RECORDS FOR THIS TASK -
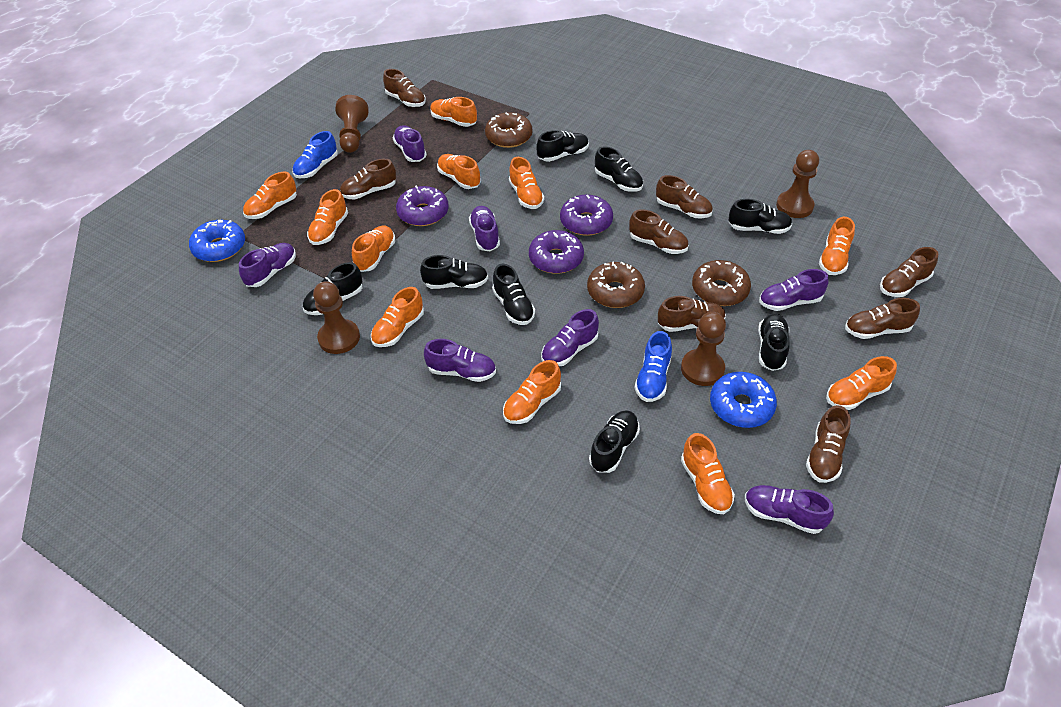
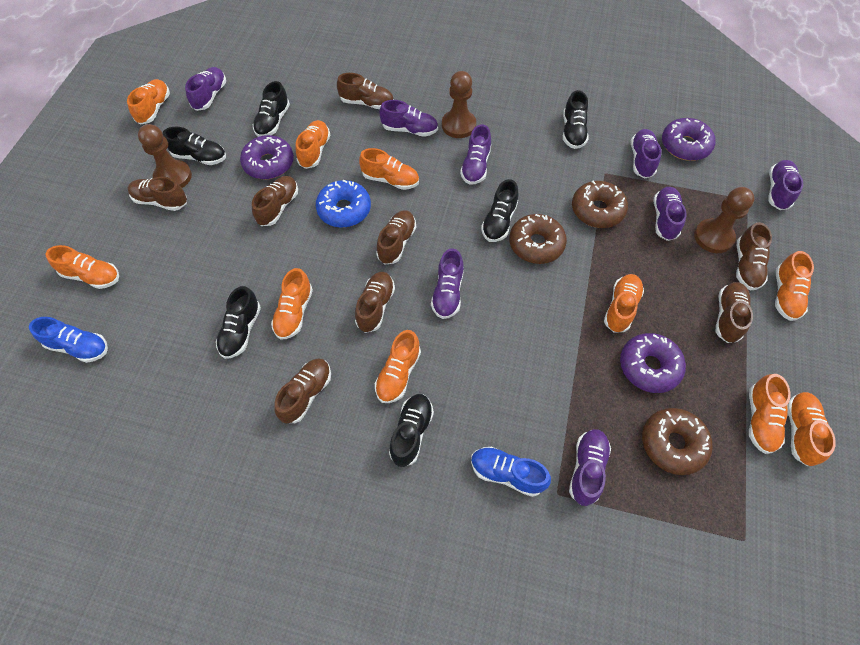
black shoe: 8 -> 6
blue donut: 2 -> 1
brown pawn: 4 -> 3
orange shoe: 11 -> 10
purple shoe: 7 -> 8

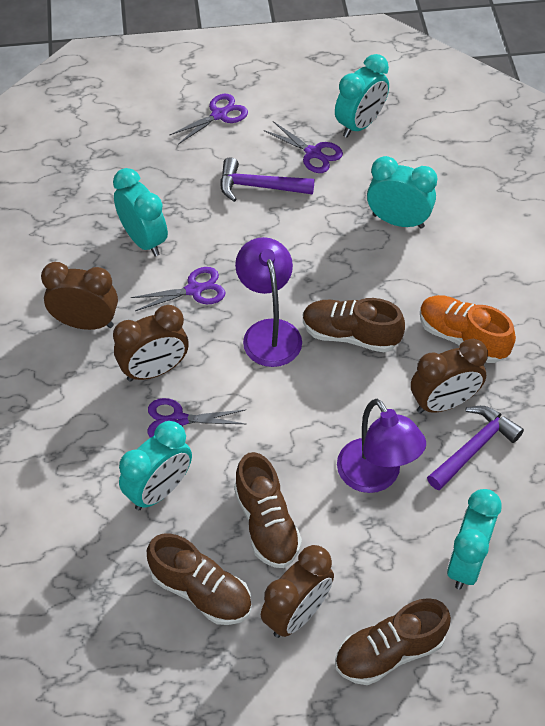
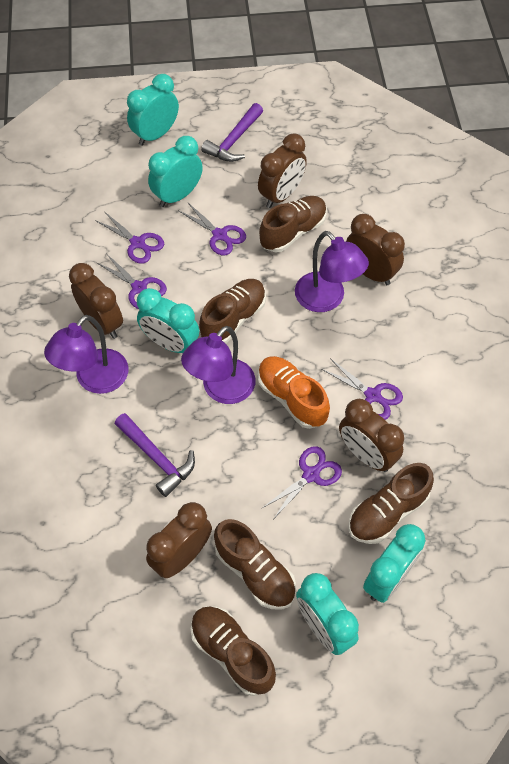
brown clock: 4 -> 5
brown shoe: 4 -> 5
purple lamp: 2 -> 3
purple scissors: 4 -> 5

* * *

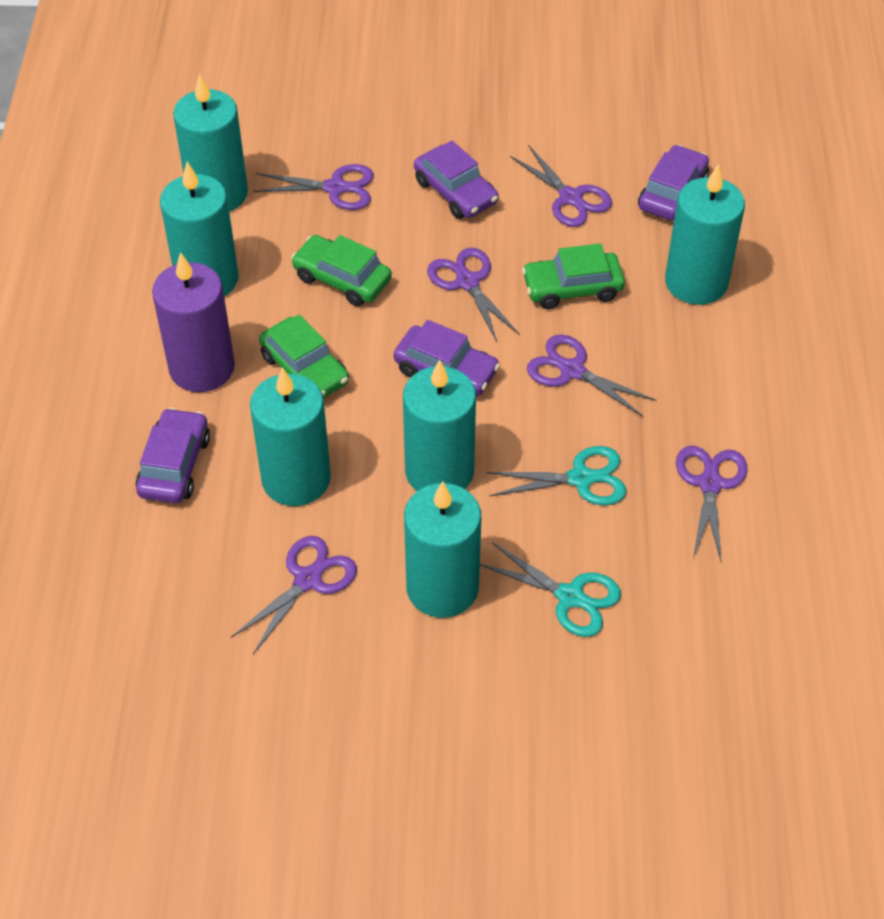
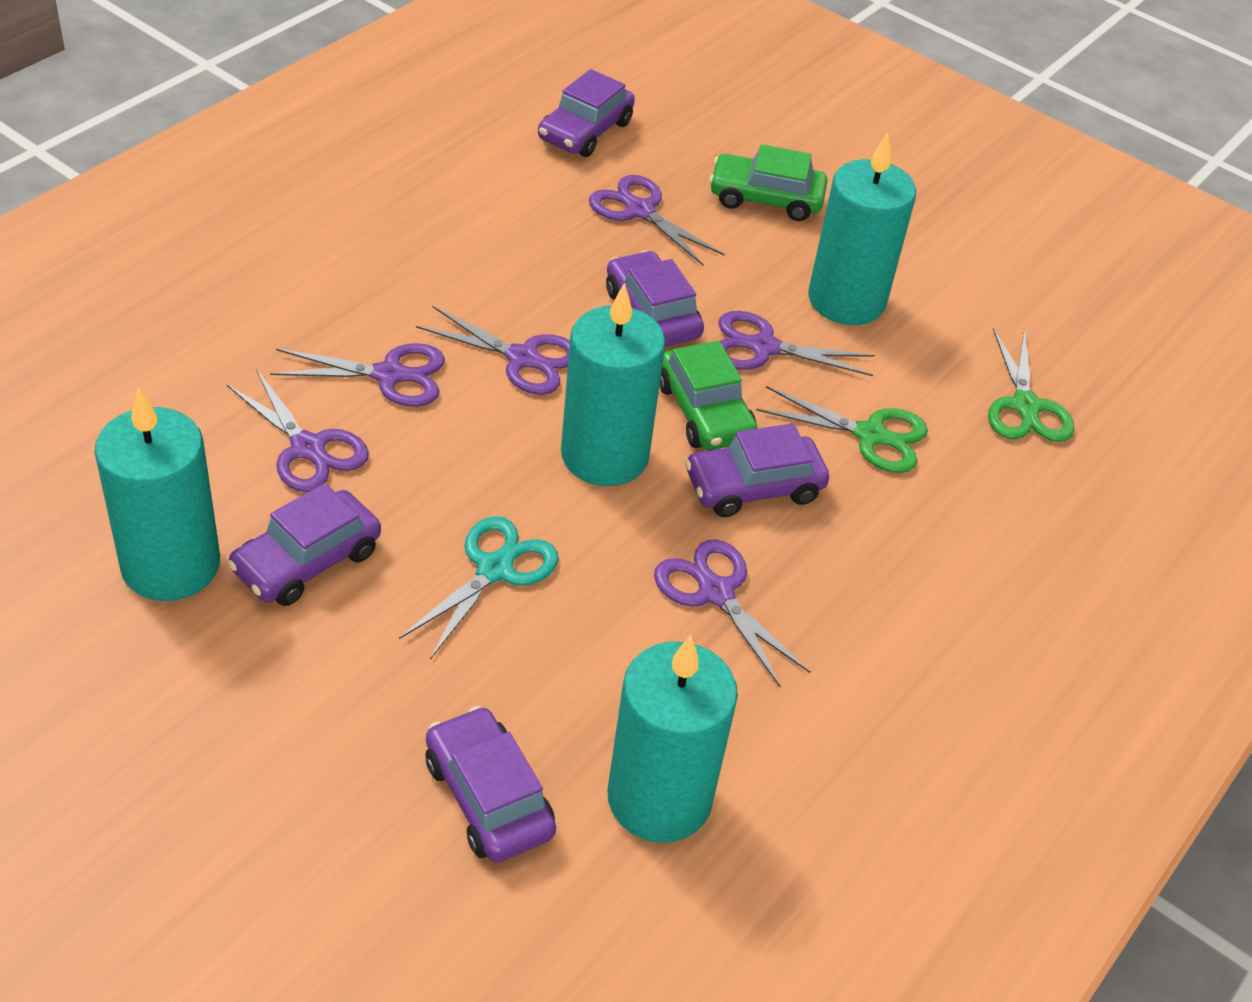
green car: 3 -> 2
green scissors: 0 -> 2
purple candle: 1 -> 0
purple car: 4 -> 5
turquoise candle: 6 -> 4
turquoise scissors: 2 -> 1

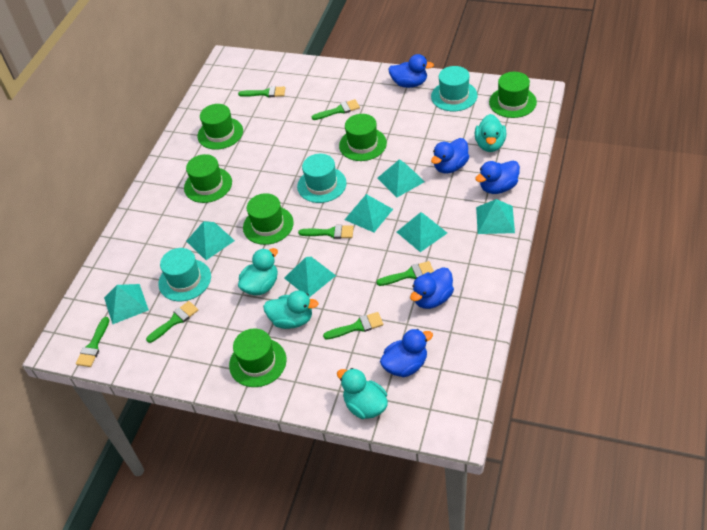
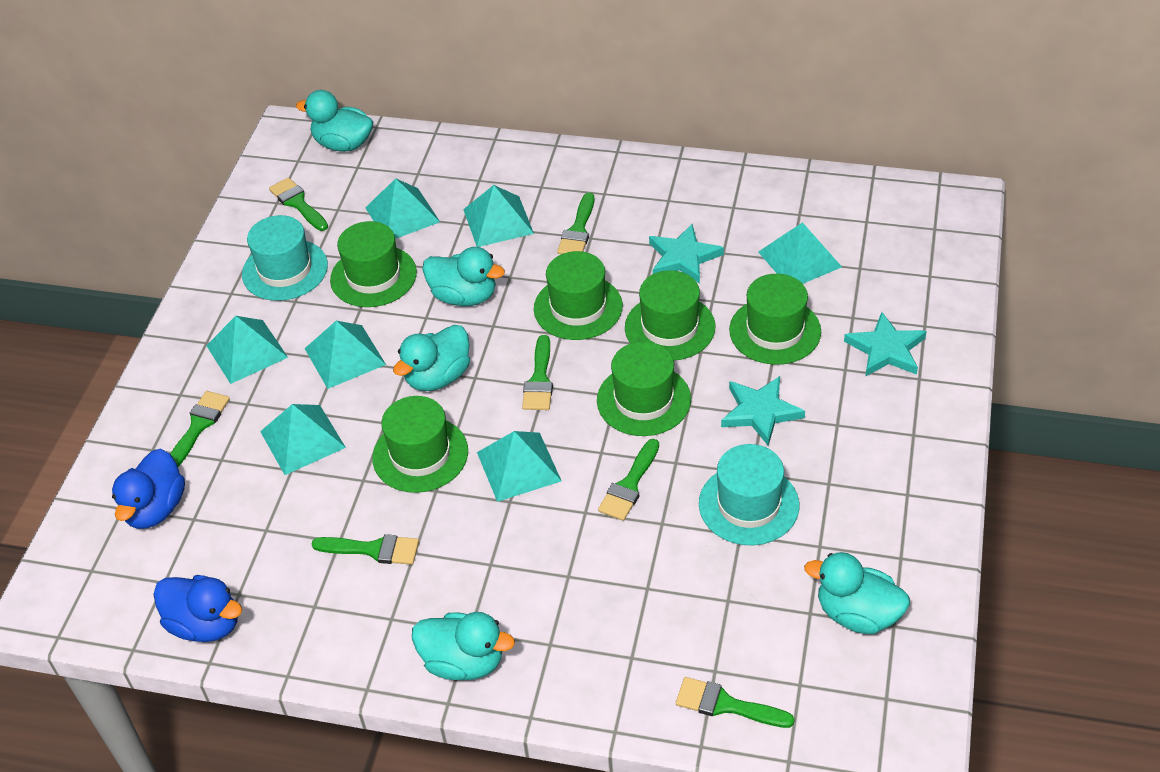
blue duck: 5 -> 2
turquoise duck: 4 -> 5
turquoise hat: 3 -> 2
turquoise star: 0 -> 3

ASSIGNED TASK - Copy the listing above exactly, but only from the line with "black shoe: 8 -> 6" through the line with "purple scissors: 4 -> 5", including those two lines and excluding any picture.

TASK RESULT -
black shoe: 8 -> 6
blue donut: 2 -> 1
brown pawn: 4 -> 3
orange shoe: 11 -> 10
purple shoe: 7 -> 8

brown clock: 4 -> 5
brown shoe: 4 -> 5
purple lamp: 2 -> 3
purple scissors: 4 -> 5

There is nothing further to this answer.